**Directions for this task**
Copy everything in the records, character for character, except images.

Given data Start Marker

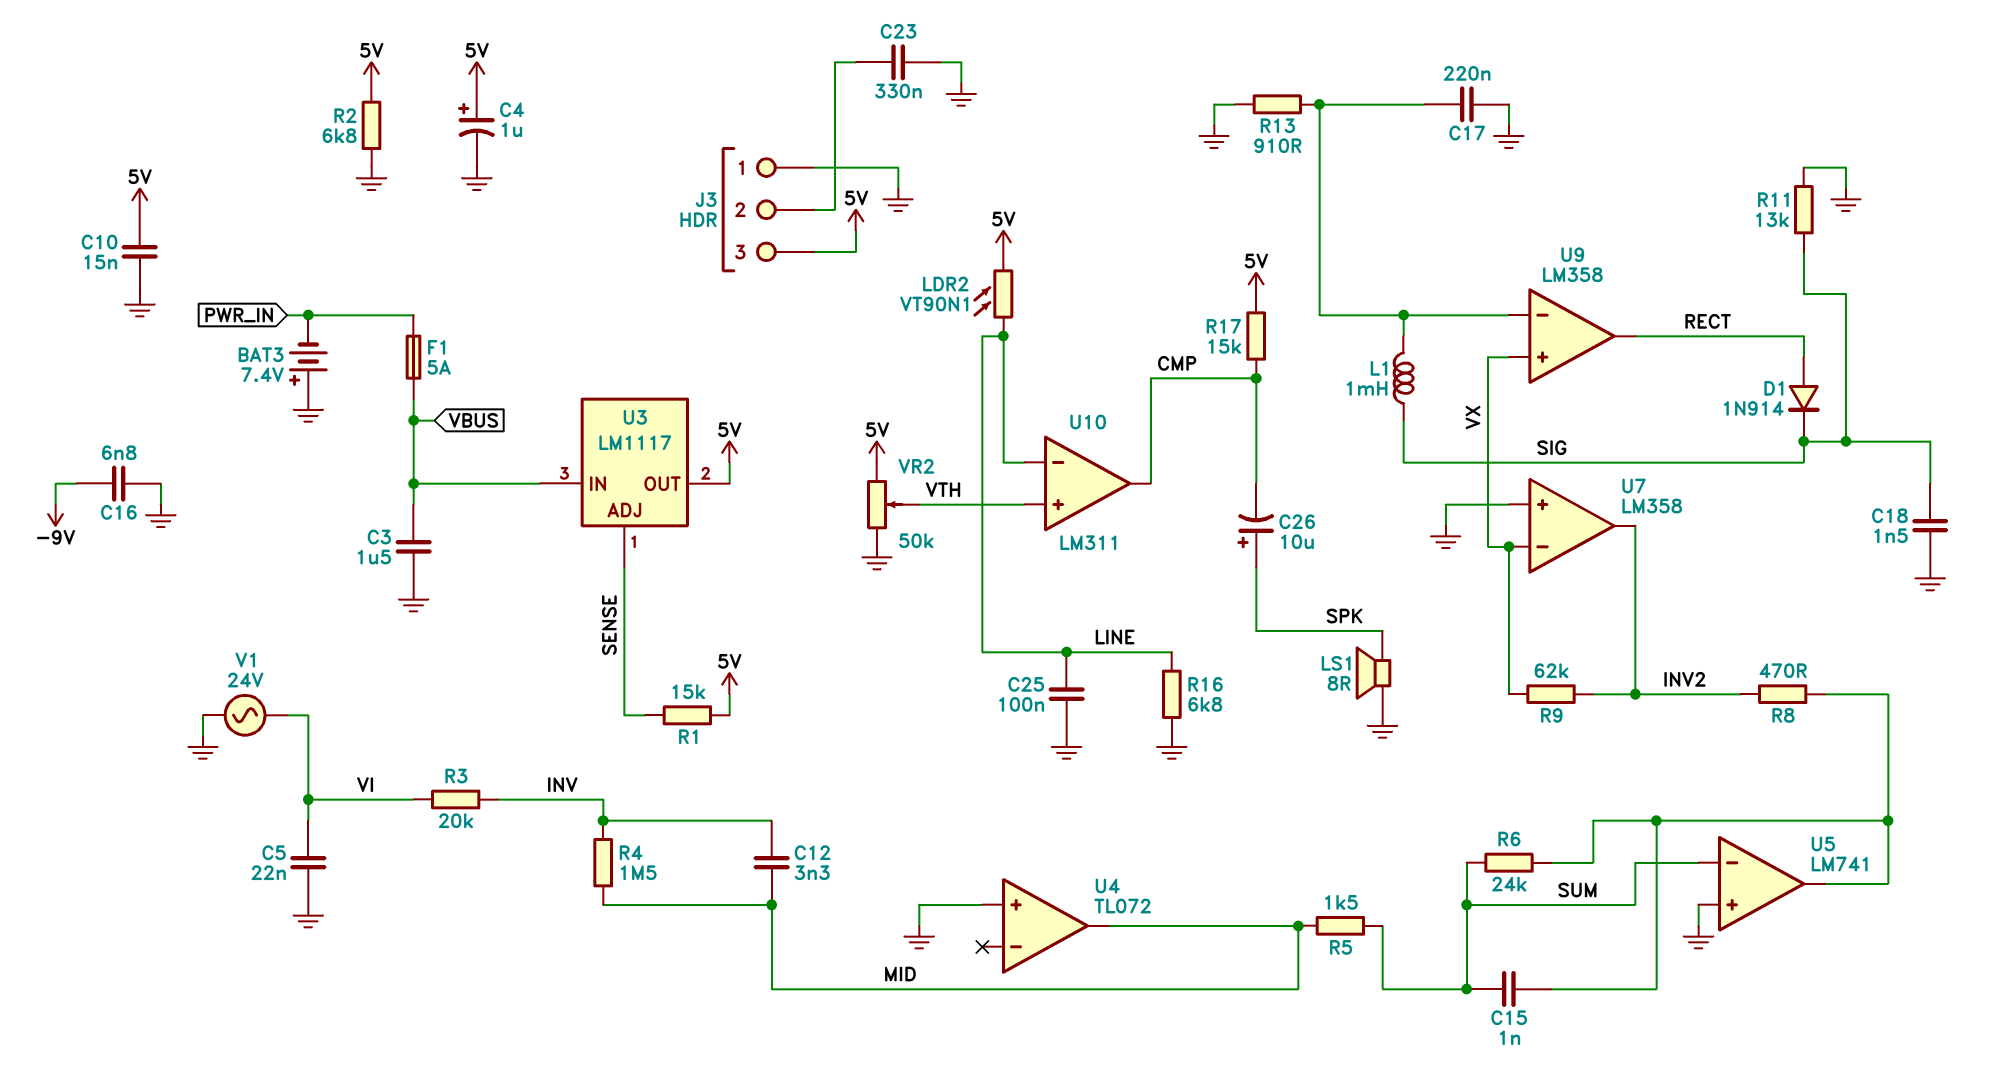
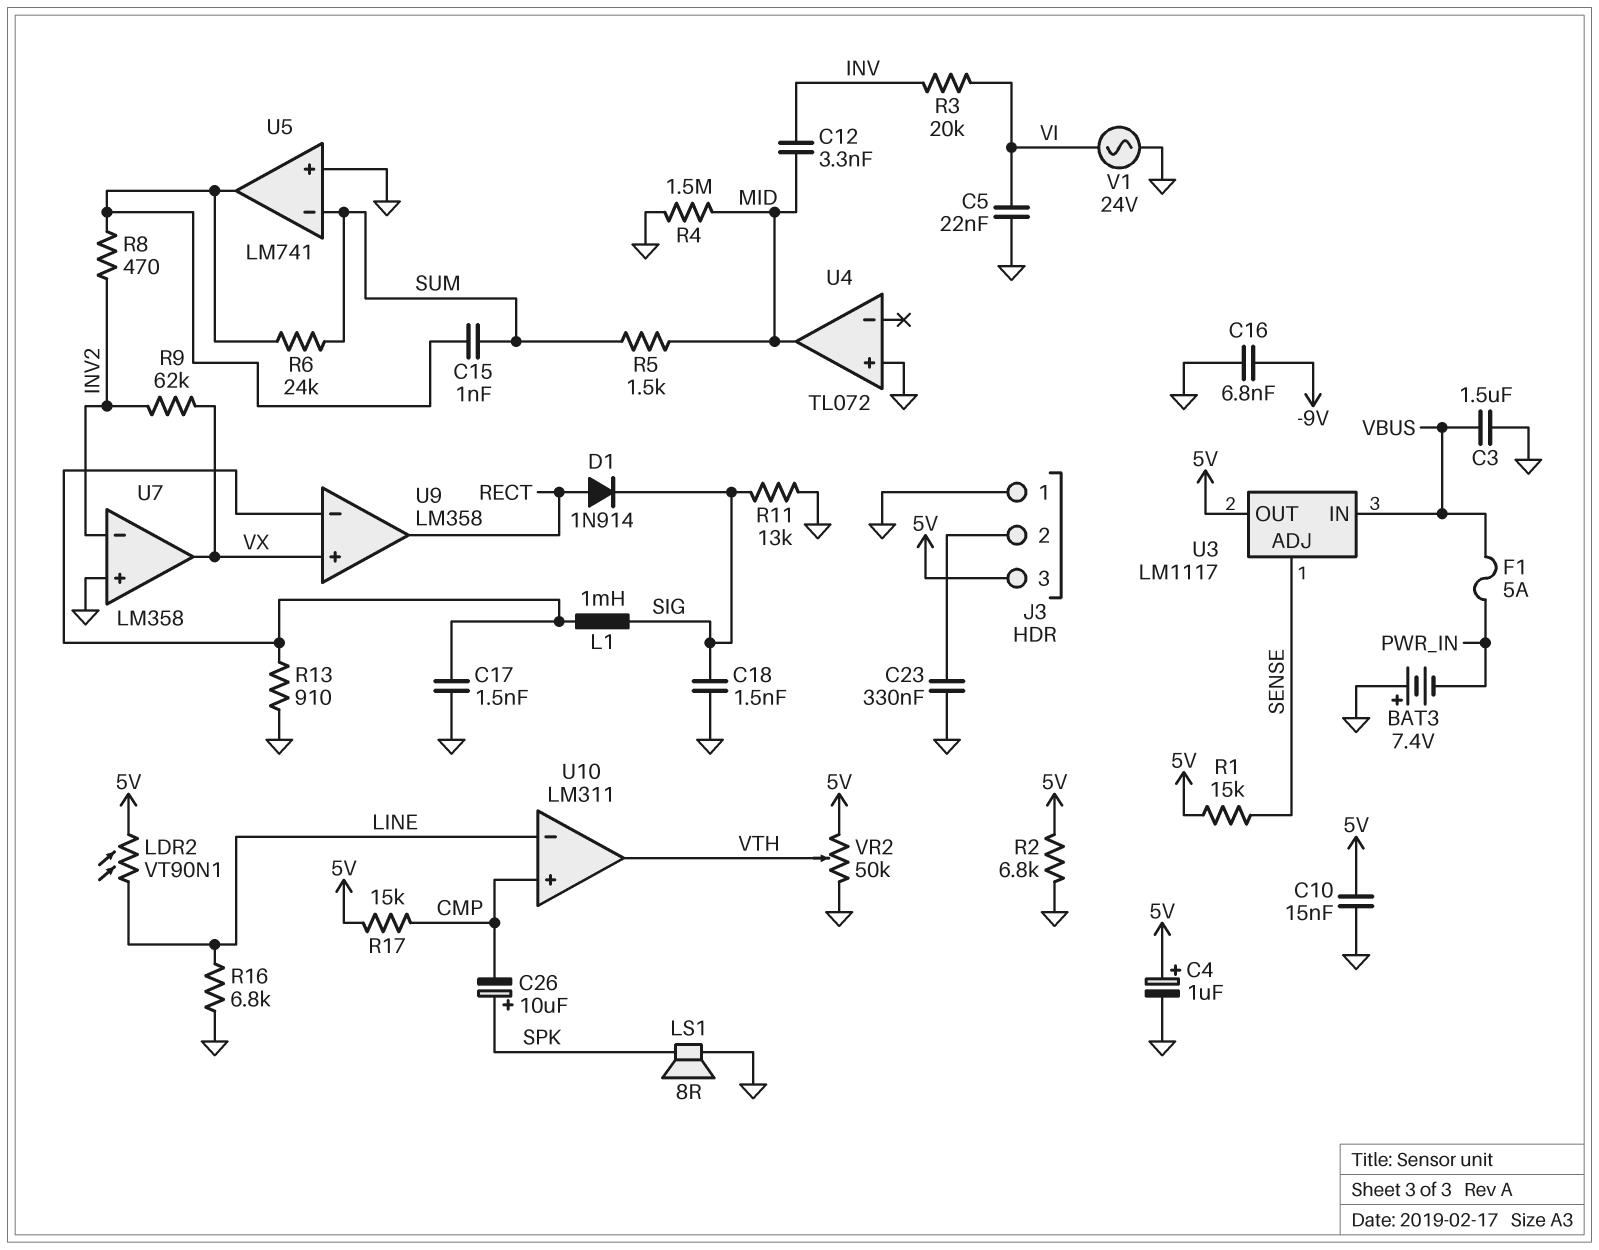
C17: 220nF (GND, U9/in-) -> 1.5nF (GND, U9/in-)
C25: 100nF (GND, LINE) -> none
R4: 1.5M (INV, MID) -> 1.5M (GND, MID)
U7 pin in-: VX -> INV2
U7 pin out: INV2 -> VX
U10 pin in+: VTH -> CMP
U10 pin out: CMP -> VTH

Given data End Marker

**Answer for the task**
C17: 220nF (GND, U9/in-) -> 1.5nF (GND, U9/in-)
C25: 100nF (GND, LINE) -> none
R4: 1.5M (INV, MID) -> 1.5M (GND, MID)
U7 pin in-: VX -> INV2
U7 pin out: INV2 -> VX
U10 pin in+: VTH -> CMP
U10 pin out: CMP -> VTH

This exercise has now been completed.